Data records:
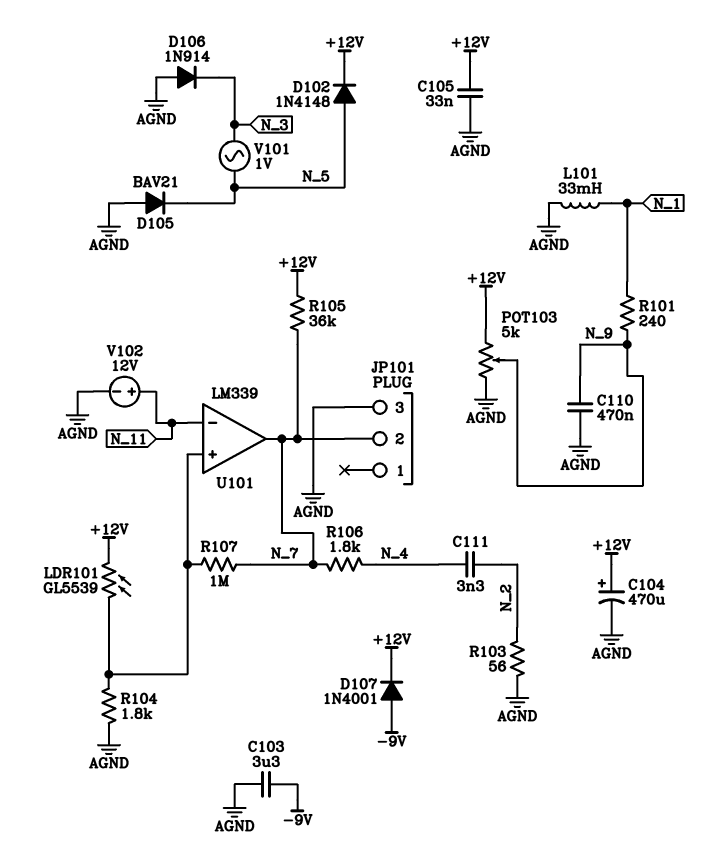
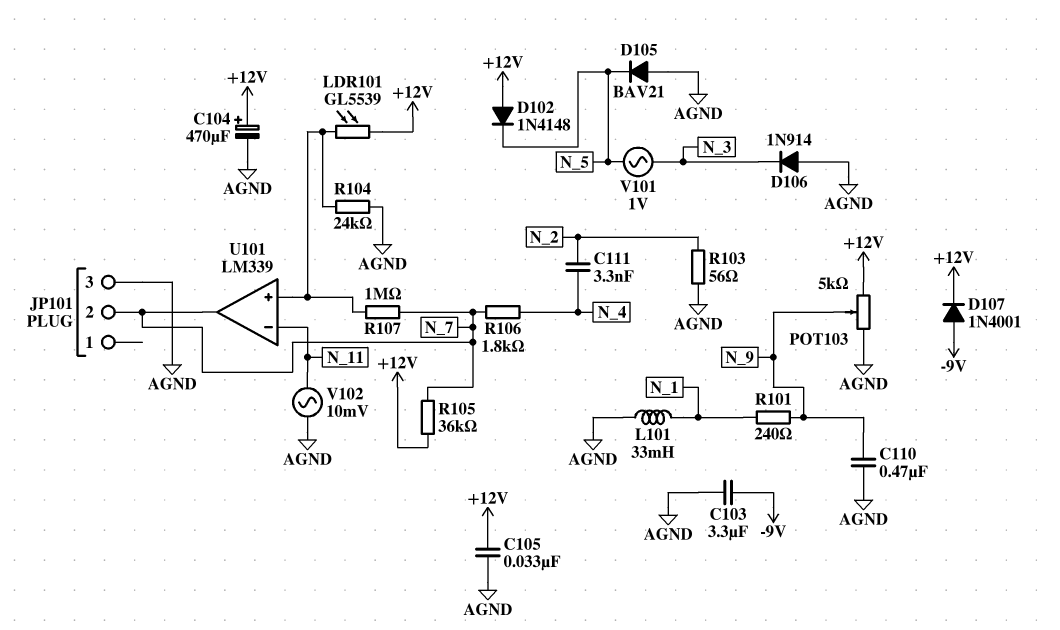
D102: diode 1N4148 (A N_5, K +12V) -> diode 1N4148 (A +12V, K N_5)
R104: 1.8k (AGND, U101/in+) -> 24k (AGND, U101/in+)
V102: 12V (plus N_11, minus AGND) -> AC 10mV (AGND, N_11)

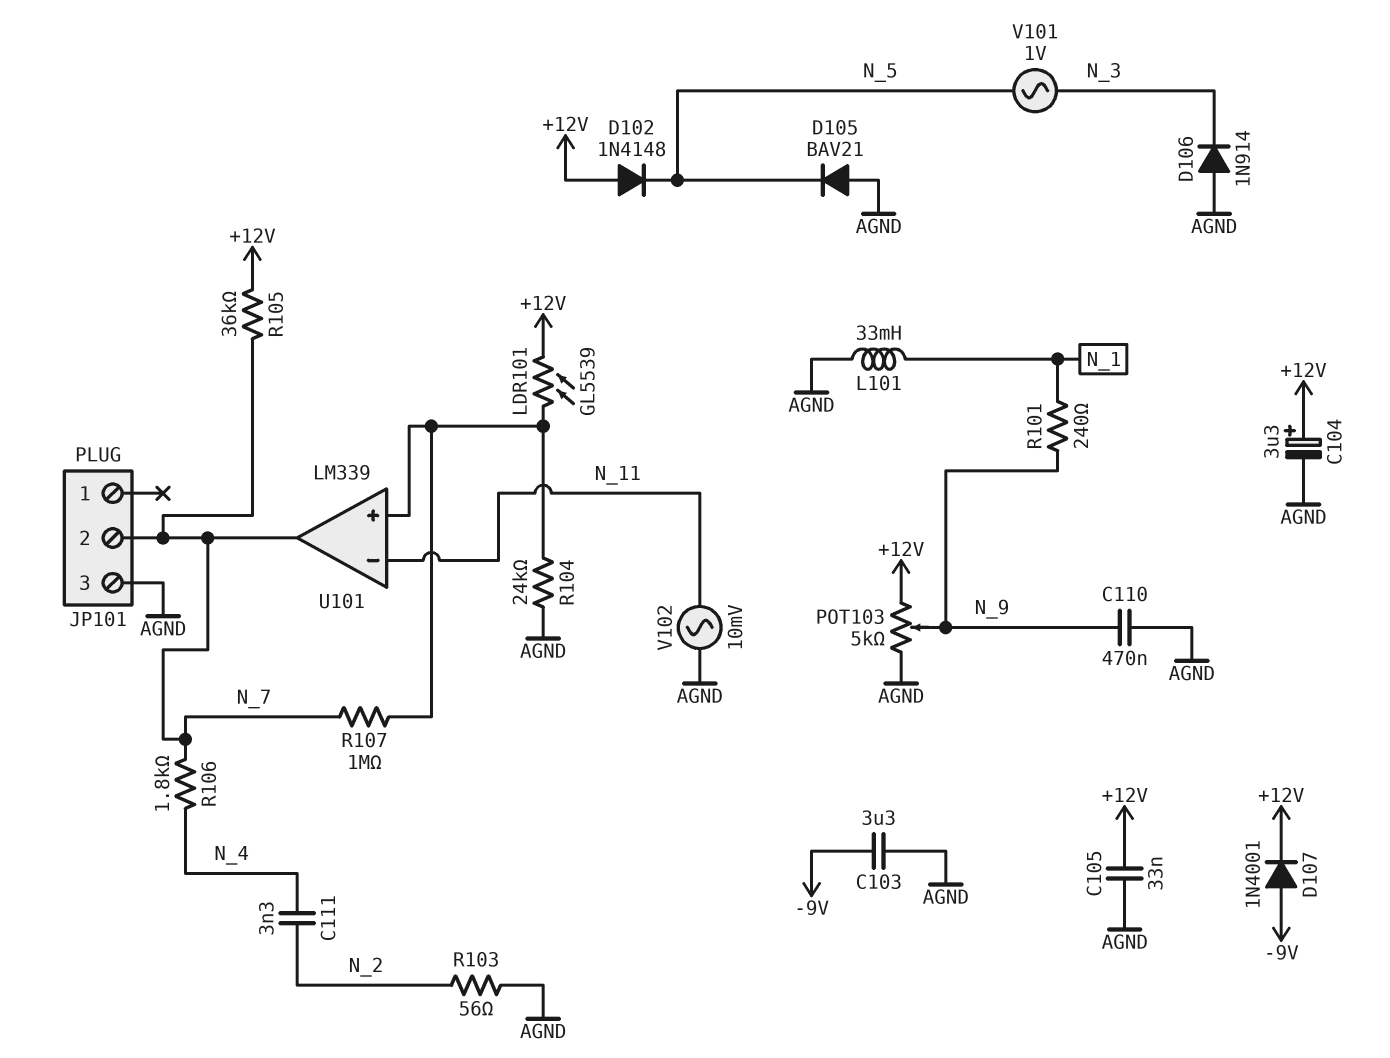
C104: 470uF (plus +12V, minus AGND) -> 3.3uF (plus +12V, minus AGND)

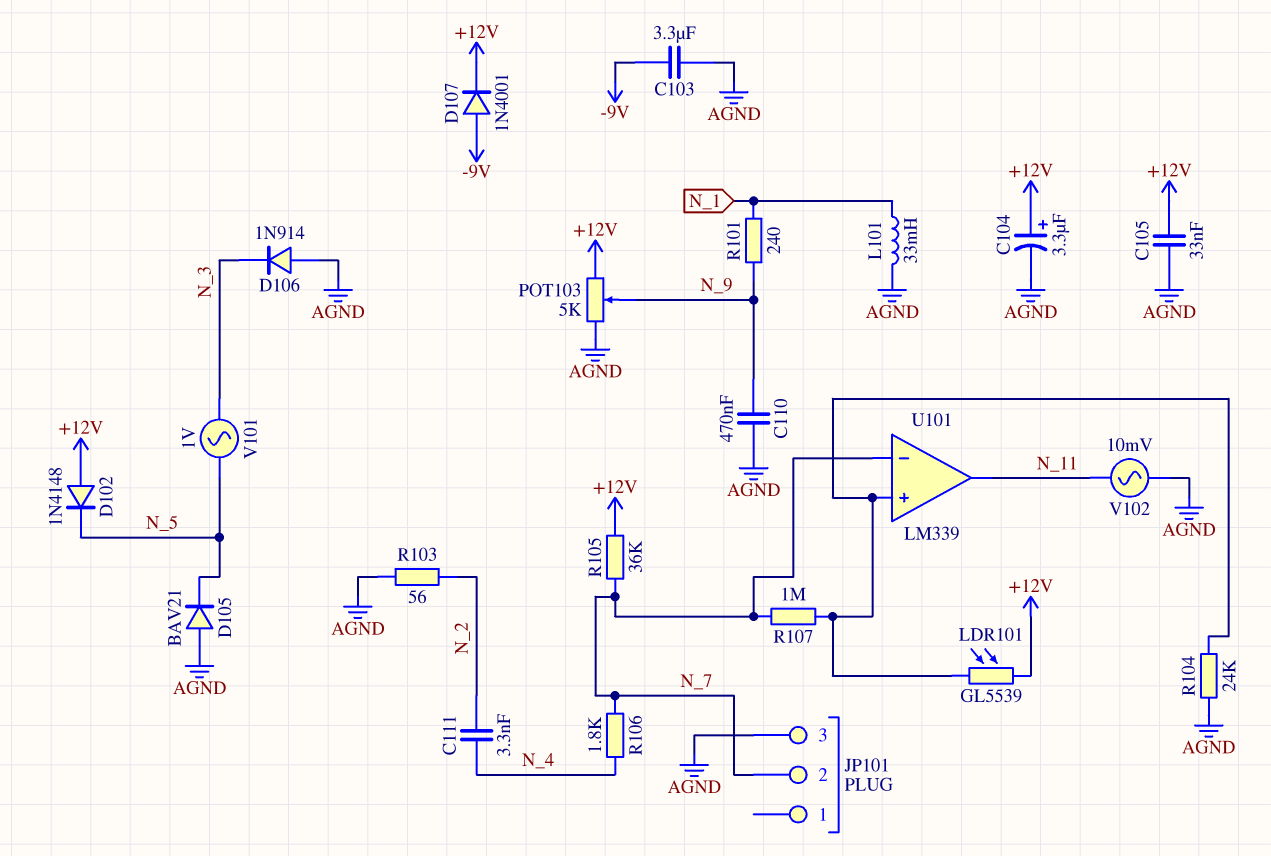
U101 pin in-: N_11 -> N_7
U101 pin out: N_7 -> N_11

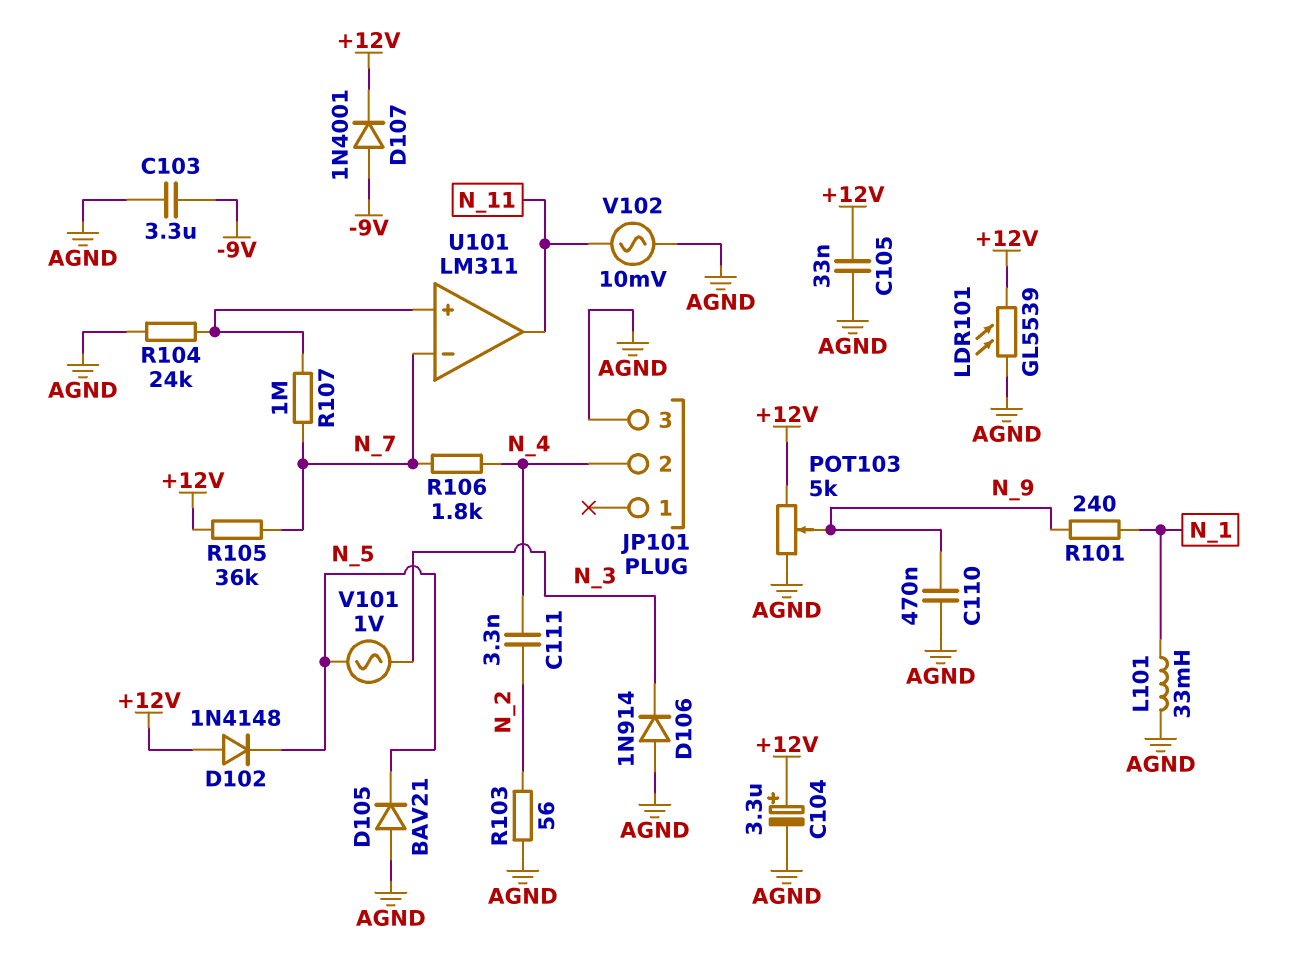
JP101 pin 2: N_7 -> N_4
LDR101: GL5539 (+12V, U101/in+) -> GL5539 (+12V, AGND)
U101: LM339 -> LM311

**What is required:**
Report all lines above with "AGND".

**Solved exercise:**
R104: 1.8k (AGND, U101/in+) -> 24k (AGND, U101/in+)
V102: 12V (plus N_11, minus AGND) -> AC 10mV (AGND, N_11)
C104: 470uF (plus +12V, minus AGND) -> 3.3uF (plus +12V, minus AGND)
LDR101: GL5539 (+12V, U101/in+) -> GL5539 (+12V, AGND)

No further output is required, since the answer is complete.